> _WHAT IS REQUIRED_: Return exactly the lines below, starting with the one that has "brown clock: 1 -> 2" and going on through the one that has "yellow shoe: 0 -> 1".

> _MATERIAL FOR THIS TASK_:
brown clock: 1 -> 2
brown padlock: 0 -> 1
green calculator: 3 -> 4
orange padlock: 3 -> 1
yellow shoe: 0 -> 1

--

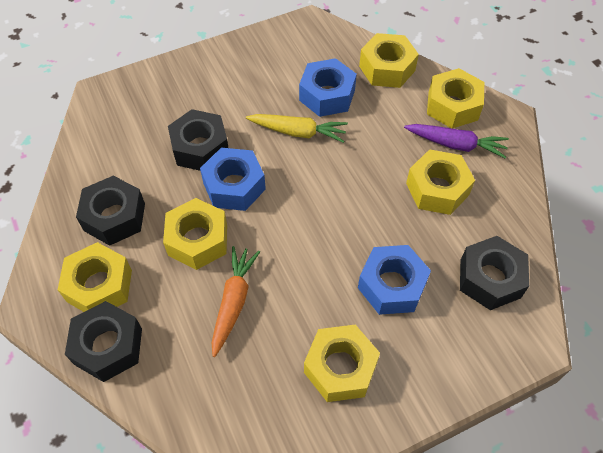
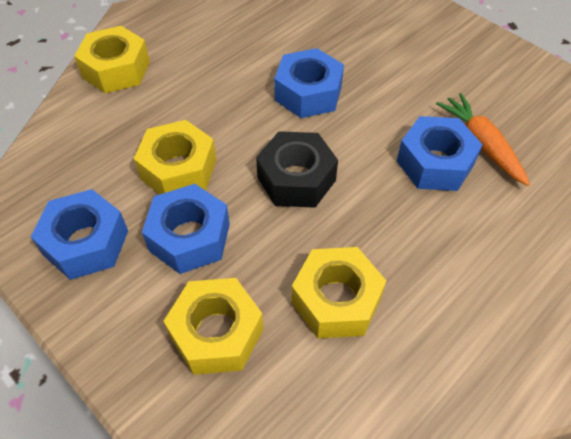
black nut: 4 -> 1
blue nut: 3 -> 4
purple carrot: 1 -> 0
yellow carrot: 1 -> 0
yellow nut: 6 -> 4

--

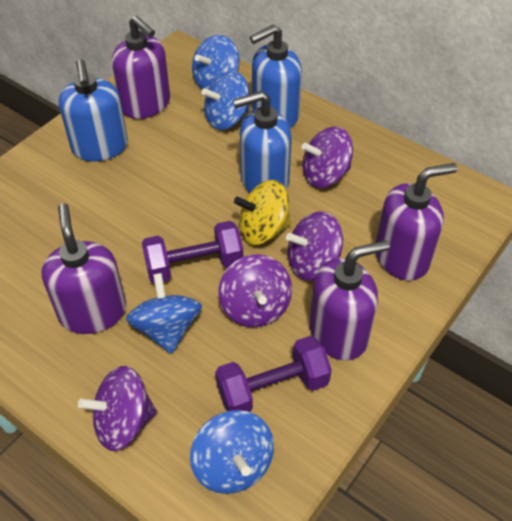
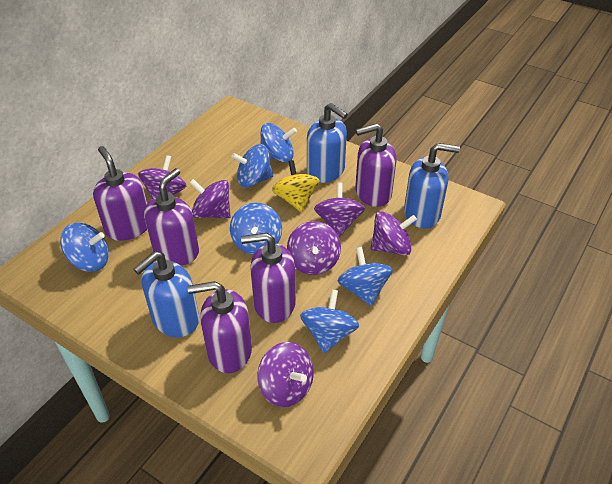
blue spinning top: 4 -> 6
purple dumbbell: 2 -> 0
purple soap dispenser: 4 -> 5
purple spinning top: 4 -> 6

> _EXERCISE ANSWER_:
brown clock: 1 -> 2
brown padlock: 0 -> 1
green calculator: 3 -> 4
orange padlock: 3 -> 1
yellow shoe: 0 -> 1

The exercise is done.